Records for this exercise =>
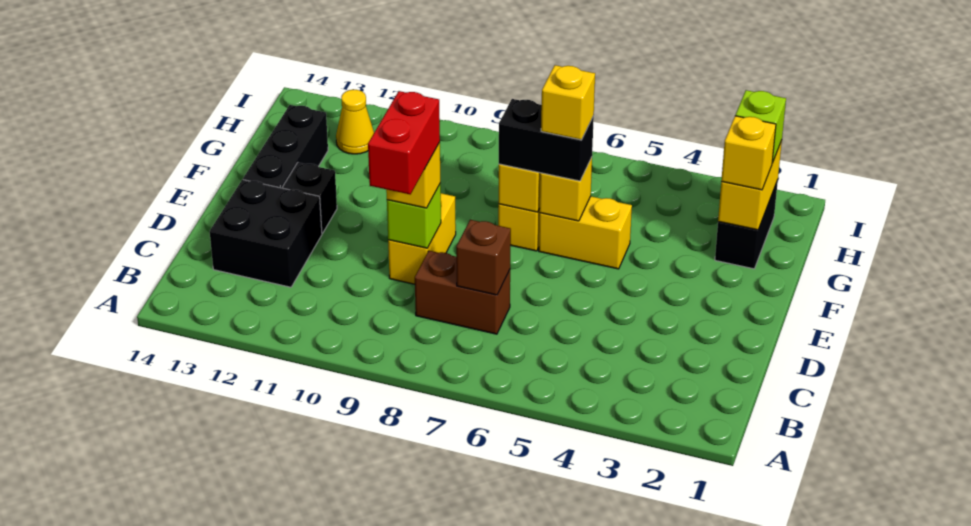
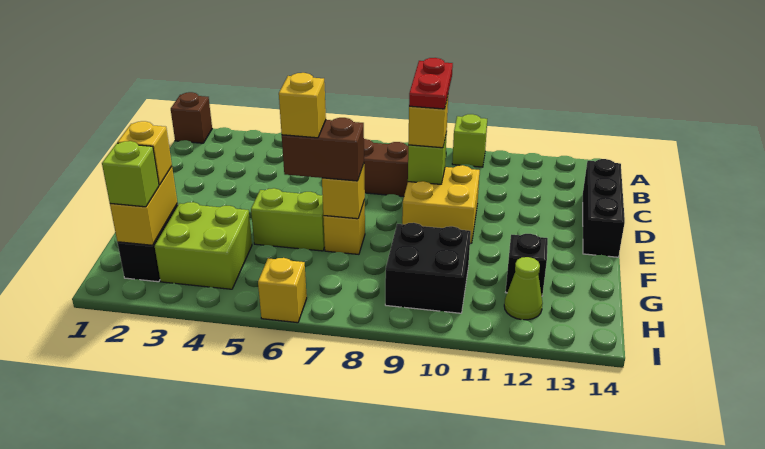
none -> lime brick A10 level 1
brown brick C7 level 2 -> brown brick A1 level 1
red brick C9:D9 level 4 -> red plate C9:D9 level 4
black brick C12:D13 level 1 -> black brick G9:H10 level 1
yellow brick D9:E9 level 1 -> yellow brick D9:E10 level 1
black brick E12 level 1 -> black brick G12 level 1
black brick E13:G13 level 1 -> black brick C14:E14 level 1
yellow brick F5:F6 level 1 -> lime brick F5:F6 level 1
yellow brick F6 level 2 -> yellow brick I6 level 1
black brick F6:F7 level 3 -> brown brick F6:F7 level 3
none -> lime brick G3:H4 level 1
yellow cone H12 level 1 -> lime cone H12 level 1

Assignment => Return, exactly as they stand, all of the lines above, but not the pictures.

Output for this exercise =>
none -> lime brick A10 level 1
brown brick C7 level 2 -> brown brick A1 level 1
red brick C9:D9 level 4 -> red plate C9:D9 level 4
black brick C12:D13 level 1 -> black brick G9:H10 level 1
yellow brick D9:E9 level 1 -> yellow brick D9:E10 level 1
black brick E12 level 1 -> black brick G12 level 1
black brick E13:G13 level 1 -> black brick C14:E14 level 1
yellow brick F5:F6 level 1 -> lime brick F5:F6 level 1
yellow brick F6 level 2 -> yellow brick I6 level 1
black brick F6:F7 level 3 -> brown brick F6:F7 level 3
none -> lime brick G3:H4 level 1
yellow cone H12 level 1 -> lime cone H12 level 1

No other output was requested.